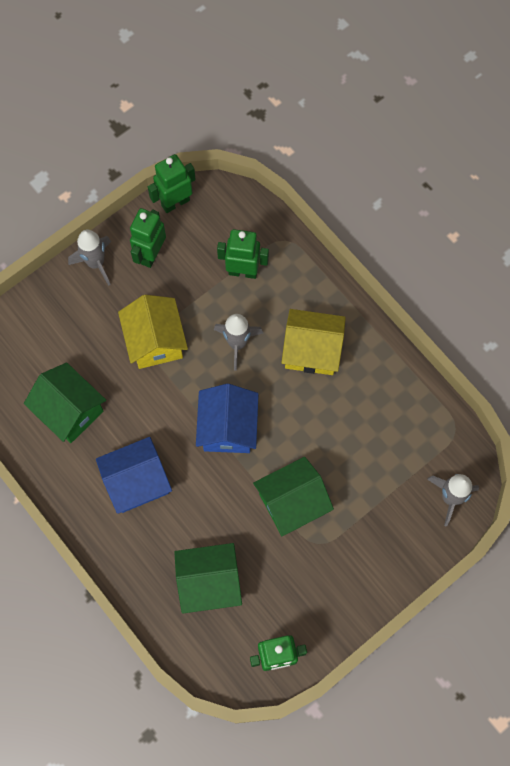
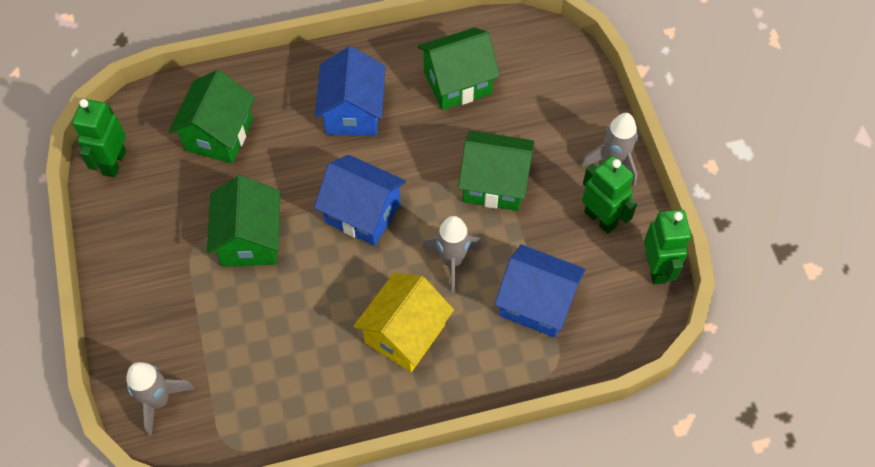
camera: 115 degrees right, 10 degrees down
(155, 341) = (494, 184): yellow house -> green house
(243, 271) = (536, 303): green robot -> blue house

Problem statement: Print the entire listing precisely as written, omitting the images it holds.

Result below:
camera: 115 degrees right, 10 degrees down
(155, 341) = (494, 184): yellow house -> green house
(243, 271) = (536, 303): green robot -> blue house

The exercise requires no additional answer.